> [WHAT THIS TASK INVOLVES]: From the first record to the last, write each one out again exactly.

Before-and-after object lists

--------------------------------

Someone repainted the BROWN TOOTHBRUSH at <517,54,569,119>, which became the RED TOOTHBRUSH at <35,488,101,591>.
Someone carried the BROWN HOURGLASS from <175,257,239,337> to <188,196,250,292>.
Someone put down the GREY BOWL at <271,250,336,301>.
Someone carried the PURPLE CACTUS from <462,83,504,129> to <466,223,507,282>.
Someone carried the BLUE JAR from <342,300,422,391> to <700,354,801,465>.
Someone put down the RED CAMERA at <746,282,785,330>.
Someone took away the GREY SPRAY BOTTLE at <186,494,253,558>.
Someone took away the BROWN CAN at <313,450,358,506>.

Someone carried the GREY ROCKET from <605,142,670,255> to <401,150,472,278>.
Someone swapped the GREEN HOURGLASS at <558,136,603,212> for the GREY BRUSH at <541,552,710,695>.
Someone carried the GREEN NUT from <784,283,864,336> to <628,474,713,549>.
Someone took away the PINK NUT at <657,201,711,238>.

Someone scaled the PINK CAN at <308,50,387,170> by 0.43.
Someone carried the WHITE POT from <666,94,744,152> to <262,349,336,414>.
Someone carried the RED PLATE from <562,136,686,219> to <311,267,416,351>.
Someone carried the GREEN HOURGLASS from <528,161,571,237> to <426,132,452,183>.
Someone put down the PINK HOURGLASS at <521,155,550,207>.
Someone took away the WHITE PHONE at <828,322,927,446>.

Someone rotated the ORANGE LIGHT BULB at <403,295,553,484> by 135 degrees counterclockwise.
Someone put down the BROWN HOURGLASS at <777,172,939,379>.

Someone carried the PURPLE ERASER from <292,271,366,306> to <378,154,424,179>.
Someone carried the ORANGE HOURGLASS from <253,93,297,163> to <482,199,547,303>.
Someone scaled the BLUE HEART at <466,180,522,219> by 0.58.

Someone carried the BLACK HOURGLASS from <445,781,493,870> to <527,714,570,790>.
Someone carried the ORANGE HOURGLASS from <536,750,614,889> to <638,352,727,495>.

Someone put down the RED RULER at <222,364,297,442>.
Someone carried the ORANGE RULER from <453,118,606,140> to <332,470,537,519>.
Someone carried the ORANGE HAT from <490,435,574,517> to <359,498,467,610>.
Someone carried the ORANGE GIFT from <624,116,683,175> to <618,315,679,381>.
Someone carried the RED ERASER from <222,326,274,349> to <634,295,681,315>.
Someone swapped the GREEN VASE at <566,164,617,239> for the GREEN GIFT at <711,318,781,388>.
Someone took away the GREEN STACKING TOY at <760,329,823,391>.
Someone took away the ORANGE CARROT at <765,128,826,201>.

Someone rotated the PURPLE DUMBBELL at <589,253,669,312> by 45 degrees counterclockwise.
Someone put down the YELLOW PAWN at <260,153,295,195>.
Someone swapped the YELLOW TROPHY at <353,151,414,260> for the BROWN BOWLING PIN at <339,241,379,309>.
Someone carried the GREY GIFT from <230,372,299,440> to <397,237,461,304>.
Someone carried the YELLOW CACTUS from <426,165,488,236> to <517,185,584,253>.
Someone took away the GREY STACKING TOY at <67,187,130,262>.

--------------------------------

> [WRITTEN SOLUTION]:
Someone repainted the BROWN TOOTHBRUSH at <517,54,569,119>, which became the RED TOOTHBRUSH at <35,488,101,591>.
Someone carried the BROWN HOURGLASS from <175,257,239,337> to <188,196,250,292>.
Someone put down the GREY BOWL at <271,250,336,301>.
Someone carried the PURPLE CACTUS from <462,83,504,129> to <466,223,507,282>.
Someone carried the BLUE JAR from <342,300,422,391> to <700,354,801,465>.
Someone put down the RED CAMERA at <746,282,785,330>.
Someone took away the GREY SPRAY BOTTLE at <186,494,253,558>.
Someone took away the BROWN CAN at <313,450,358,506>.

Someone carried the GREY ROCKET from <605,142,670,255> to <401,150,472,278>.
Someone swapped the GREEN HOURGLASS at <558,136,603,212> for the GREY BRUSH at <541,552,710,695>.
Someone carried the GREEN NUT from <784,283,864,336> to <628,474,713,549>.
Someone took away the PINK NUT at <657,201,711,238>.

Someone scaled the PINK CAN at <308,50,387,170> by 0.43.
Someone carried the WHITE POT from <666,94,744,152> to <262,349,336,414>.
Someone carried the RED PLATE from <562,136,686,219> to <311,267,416,351>.
Someone carried the GREEN HOURGLASS from <528,161,571,237> to <426,132,452,183>.
Someone put down the PINK HOURGLASS at <521,155,550,207>.
Someone took away the WHITE PHONE at <828,322,927,446>.

Someone rotated the ORANGE LIGHT BULB at <403,295,553,484> by 135 degrees counterclockwise.
Someone put down the BROWN HOURGLASS at <777,172,939,379>.

Someone carried the PURPLE ERASER from <292,271,366,306> to <378,154,424,179>.
Someone carried the ORANGE HOURGLASS from <253,93,297,163> to <482,199,547,303>.
Someone scaled the BLUE HEART at <466,180,522,219> by 0.58.

Someone carried the BLACK HOURGLASS from <445,781,493,870> to <527,714,570,790>.
Someone carried the ORANGE HOURGLASS from <536,750,614,889> to <638,352,727,495>.

Someone put down the RED RULER at <222,364,297,442>.
Someone carried the ORANGE RULER from <453,118,606,140> to <332,470,537,519>.
Someone carried the ORANGE HAT from <490,435,574,517> to <359,498,467,610>.
Someone carried the ORANGE GIFT from <624,116,683,175> to <618,315,679,381>.
Someone carried the RED ERASER from <222,326,274,349> to <634,295,681,315>.
Someone swapped the GREEN VASE at <566,164,617,239> for the GREEN GIFT at <711,318,781,388>.
Someone took away the GREEN STACKING TOY at <760,329,823,391>.
Someone took away the ORANGE CARROT at <765,128,826,201>.

Someone rotated the PURPLE DUMBBELL at <589,253,669,312> by 45 degrees counterclockwise.
Someone put down the YELLOW PAWN at <260,153,295,195>.
Someone swapped the YELLOW TROPHY at <353,151,414,260> for the BROWN BOWLING PIN at <339,241,379,309>.
Someone carried the GREY GIFT from <230,372,299,440> to <397,237,461,304>.
Someone carried the YELLOW CACTUS from <426,165,488,236> to <517,185,584,253>.
Someone took away the GREY STACKING TOY at <67,187,130,262>.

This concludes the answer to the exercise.